#### [TO DO]
For each line below with the word "button", write out a copy.

===== STORED DATA

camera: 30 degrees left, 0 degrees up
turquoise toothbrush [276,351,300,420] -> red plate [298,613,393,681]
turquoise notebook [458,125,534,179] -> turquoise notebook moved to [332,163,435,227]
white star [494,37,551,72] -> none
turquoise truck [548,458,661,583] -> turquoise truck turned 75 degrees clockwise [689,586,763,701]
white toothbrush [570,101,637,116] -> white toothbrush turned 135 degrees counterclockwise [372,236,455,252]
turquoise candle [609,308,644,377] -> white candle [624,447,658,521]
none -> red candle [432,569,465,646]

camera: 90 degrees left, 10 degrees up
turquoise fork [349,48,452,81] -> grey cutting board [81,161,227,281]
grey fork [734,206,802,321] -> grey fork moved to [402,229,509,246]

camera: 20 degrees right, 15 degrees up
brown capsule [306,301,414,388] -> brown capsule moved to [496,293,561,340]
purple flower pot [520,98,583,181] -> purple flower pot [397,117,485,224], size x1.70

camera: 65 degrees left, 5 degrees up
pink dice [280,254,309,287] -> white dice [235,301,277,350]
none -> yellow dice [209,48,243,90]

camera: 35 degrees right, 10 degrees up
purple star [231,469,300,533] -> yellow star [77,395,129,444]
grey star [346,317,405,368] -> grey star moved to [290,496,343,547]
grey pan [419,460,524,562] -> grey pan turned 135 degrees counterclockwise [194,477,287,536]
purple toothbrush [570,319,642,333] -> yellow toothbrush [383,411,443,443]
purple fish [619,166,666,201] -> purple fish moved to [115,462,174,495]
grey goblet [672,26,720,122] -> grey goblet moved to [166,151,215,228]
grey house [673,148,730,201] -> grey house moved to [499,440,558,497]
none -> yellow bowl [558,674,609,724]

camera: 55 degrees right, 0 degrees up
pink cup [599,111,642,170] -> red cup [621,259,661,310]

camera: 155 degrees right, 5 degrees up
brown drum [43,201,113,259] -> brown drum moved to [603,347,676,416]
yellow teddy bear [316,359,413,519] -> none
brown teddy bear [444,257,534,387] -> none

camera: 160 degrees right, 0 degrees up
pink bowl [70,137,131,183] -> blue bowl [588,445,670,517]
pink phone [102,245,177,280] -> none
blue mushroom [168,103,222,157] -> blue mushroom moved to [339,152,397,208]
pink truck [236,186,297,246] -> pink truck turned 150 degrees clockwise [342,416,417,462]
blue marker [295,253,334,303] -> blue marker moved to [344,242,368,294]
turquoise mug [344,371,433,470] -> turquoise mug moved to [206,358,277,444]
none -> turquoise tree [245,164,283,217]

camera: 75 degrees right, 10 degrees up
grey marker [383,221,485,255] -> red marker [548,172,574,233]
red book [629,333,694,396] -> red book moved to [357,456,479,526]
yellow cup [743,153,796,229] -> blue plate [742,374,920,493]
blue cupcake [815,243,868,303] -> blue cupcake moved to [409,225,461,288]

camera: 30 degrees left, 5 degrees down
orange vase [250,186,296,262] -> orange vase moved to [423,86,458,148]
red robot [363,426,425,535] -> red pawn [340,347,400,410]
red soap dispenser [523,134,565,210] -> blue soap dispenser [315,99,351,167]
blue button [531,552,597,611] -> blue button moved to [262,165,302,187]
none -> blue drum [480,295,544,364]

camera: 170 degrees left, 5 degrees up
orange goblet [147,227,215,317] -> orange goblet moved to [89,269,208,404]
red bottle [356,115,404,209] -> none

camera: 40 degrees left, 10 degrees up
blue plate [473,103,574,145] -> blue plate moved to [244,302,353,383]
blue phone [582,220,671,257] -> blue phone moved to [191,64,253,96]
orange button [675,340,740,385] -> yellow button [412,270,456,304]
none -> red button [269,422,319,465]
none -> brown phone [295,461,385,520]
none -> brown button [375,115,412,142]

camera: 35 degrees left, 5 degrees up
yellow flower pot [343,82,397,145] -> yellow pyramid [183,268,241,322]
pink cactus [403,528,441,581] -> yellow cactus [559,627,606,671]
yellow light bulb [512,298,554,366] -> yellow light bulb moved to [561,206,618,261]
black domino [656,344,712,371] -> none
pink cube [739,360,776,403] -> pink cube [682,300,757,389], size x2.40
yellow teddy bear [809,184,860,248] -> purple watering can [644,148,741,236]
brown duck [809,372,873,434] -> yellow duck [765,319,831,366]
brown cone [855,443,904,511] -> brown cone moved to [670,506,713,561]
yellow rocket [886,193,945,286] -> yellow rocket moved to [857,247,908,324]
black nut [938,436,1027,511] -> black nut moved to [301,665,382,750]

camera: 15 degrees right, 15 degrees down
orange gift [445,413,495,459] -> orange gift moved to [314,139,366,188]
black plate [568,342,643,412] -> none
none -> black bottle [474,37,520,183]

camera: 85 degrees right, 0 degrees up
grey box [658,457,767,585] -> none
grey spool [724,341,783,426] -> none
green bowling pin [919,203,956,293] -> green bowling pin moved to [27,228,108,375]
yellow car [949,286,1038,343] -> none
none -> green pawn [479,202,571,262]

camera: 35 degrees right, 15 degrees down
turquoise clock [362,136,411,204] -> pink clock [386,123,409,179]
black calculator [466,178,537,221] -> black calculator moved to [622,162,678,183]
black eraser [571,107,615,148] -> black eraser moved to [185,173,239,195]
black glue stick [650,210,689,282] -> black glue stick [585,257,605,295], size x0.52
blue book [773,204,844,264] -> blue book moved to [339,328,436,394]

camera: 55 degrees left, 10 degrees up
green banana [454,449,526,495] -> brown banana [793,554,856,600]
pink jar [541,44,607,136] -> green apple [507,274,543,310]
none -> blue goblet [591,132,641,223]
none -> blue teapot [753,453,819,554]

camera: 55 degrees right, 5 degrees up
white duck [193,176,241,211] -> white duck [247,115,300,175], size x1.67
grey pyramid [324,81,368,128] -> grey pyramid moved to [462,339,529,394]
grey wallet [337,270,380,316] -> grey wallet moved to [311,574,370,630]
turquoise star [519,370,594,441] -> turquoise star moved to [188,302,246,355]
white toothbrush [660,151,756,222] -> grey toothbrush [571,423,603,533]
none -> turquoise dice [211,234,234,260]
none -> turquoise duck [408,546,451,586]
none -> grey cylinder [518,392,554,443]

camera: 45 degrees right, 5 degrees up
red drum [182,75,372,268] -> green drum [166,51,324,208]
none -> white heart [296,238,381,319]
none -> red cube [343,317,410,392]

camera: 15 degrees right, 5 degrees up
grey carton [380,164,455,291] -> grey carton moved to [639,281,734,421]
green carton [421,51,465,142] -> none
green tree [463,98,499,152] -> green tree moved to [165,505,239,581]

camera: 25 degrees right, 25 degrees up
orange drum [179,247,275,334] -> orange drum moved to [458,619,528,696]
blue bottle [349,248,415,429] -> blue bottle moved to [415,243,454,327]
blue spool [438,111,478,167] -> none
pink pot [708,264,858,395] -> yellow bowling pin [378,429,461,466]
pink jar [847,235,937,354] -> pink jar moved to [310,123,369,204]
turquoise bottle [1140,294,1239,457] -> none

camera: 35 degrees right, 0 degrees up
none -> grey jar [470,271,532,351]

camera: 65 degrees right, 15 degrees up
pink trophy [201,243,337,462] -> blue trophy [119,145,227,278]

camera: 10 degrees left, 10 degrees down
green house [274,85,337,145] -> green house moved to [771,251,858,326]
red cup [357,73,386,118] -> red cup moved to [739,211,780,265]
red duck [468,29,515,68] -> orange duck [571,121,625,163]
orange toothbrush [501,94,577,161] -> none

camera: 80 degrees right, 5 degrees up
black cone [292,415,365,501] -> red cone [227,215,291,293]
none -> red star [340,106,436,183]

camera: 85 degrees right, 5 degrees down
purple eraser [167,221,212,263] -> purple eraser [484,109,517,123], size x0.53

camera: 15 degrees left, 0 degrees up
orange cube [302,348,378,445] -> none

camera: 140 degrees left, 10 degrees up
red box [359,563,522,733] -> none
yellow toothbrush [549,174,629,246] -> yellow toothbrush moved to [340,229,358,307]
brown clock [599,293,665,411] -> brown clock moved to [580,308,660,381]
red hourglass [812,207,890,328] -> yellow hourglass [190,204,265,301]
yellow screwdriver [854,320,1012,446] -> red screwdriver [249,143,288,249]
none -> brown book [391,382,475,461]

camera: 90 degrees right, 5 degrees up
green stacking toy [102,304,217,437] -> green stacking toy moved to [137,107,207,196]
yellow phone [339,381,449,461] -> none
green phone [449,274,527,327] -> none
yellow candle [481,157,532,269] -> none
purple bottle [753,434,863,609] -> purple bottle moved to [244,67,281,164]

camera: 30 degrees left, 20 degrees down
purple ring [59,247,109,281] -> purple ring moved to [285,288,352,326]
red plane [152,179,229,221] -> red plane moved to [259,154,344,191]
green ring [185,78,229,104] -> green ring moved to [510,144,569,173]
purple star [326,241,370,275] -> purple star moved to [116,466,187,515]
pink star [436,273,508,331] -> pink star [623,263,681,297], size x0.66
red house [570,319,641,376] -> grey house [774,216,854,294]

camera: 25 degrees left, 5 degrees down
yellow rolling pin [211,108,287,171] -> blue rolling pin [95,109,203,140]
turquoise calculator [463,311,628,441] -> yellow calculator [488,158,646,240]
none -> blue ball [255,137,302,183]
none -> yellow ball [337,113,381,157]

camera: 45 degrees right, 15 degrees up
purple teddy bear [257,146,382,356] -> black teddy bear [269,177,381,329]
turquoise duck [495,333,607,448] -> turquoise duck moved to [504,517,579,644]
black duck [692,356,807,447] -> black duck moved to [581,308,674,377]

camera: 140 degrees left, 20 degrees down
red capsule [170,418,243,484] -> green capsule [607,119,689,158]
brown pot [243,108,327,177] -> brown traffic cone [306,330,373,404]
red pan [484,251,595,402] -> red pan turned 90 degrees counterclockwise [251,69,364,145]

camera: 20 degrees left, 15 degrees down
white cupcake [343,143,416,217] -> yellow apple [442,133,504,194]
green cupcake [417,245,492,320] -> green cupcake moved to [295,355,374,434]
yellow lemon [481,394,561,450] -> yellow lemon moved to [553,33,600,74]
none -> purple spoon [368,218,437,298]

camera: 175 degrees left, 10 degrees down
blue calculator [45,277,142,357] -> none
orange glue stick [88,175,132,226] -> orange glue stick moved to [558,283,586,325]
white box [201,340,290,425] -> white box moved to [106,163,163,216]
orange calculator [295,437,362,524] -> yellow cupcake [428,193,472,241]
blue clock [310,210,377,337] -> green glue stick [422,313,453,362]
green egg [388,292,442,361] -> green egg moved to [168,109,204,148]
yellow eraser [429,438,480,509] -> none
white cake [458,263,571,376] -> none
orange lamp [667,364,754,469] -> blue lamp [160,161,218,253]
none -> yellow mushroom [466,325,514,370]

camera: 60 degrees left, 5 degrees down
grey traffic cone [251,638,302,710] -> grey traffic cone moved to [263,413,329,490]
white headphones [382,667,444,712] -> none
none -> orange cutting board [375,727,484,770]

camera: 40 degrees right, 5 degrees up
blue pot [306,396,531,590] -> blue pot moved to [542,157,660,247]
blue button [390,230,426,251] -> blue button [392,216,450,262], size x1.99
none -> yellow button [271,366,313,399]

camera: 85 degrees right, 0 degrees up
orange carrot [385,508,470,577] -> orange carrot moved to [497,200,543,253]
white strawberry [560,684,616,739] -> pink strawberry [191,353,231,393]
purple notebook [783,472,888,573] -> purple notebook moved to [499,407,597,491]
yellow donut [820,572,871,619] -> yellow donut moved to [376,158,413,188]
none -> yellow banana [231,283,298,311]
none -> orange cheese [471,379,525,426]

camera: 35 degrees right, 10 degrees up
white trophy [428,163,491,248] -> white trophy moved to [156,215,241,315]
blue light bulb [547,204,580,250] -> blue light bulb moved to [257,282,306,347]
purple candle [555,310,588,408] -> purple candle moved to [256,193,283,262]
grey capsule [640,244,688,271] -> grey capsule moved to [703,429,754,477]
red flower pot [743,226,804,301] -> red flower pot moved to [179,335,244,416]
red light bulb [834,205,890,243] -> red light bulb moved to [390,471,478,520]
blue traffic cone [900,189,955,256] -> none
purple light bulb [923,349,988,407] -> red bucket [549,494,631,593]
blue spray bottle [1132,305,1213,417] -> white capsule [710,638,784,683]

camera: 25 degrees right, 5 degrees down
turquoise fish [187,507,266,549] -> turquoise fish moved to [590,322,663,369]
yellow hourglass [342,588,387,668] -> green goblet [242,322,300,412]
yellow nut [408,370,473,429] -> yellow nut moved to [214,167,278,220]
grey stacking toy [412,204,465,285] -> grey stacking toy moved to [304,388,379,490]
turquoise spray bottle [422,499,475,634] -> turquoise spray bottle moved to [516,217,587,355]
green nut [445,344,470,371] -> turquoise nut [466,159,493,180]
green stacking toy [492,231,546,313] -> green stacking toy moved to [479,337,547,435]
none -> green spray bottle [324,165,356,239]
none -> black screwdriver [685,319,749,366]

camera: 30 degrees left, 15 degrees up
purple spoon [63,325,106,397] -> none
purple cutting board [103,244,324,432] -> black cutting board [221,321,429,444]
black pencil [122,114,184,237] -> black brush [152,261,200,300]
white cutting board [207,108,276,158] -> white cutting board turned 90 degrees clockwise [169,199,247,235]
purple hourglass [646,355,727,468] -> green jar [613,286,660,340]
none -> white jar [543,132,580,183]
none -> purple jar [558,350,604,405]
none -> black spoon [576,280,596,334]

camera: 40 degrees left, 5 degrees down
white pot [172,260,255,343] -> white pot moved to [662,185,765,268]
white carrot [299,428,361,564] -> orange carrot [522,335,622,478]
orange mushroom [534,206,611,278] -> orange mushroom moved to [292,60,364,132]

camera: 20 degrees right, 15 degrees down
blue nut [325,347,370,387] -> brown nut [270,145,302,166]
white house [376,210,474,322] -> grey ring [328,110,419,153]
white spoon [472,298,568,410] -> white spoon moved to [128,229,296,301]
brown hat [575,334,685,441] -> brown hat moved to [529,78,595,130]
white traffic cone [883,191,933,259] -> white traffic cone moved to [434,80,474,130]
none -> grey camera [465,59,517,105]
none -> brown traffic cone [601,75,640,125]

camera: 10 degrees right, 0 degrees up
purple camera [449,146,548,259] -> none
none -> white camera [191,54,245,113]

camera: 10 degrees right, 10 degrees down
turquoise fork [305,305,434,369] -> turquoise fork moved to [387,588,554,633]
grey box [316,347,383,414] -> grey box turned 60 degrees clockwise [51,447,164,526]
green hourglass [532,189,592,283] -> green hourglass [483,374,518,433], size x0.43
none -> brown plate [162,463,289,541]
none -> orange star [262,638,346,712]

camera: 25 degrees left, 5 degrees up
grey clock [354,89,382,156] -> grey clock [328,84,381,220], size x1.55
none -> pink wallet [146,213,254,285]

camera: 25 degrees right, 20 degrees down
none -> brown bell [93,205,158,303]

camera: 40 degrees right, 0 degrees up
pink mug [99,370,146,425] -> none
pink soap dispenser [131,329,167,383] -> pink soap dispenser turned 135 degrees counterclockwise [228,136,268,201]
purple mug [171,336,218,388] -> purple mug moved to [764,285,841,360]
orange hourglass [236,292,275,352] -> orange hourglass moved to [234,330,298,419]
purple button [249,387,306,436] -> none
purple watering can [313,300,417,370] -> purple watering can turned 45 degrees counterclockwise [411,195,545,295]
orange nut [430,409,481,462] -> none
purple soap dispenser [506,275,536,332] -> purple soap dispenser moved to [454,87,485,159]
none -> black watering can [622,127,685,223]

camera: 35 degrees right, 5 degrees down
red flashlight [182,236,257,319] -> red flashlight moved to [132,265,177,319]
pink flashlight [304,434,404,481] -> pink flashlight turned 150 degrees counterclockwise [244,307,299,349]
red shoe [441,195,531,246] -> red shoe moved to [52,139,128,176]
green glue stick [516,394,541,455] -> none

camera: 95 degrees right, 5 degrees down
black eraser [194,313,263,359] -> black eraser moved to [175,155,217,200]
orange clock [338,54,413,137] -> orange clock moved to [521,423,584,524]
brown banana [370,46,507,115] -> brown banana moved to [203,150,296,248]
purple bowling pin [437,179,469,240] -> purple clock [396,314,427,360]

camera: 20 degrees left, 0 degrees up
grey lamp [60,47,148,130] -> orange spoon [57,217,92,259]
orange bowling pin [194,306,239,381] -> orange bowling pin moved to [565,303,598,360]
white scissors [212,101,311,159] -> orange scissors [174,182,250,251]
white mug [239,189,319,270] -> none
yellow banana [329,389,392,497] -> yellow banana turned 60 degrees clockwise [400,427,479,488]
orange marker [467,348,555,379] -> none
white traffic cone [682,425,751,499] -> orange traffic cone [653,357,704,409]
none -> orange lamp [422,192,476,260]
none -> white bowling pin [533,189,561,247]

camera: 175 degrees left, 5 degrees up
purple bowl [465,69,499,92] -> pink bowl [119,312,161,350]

==========

#### [RESULT BELOW]
blue button [531,552,597,611] -> blue button moved to [262,165,302,187]
orange button [675,340,740,385] -> yellow button [412,270,456,304]
none -> red button [269,422,319,465]
none -> brown button [375,115,412,142]
blue button [390,230,426,251] -> blue button [392,216,450,262], size x1.99
none -> yellow button [271,366,313,399]
purple button [249,387,306,436] -> none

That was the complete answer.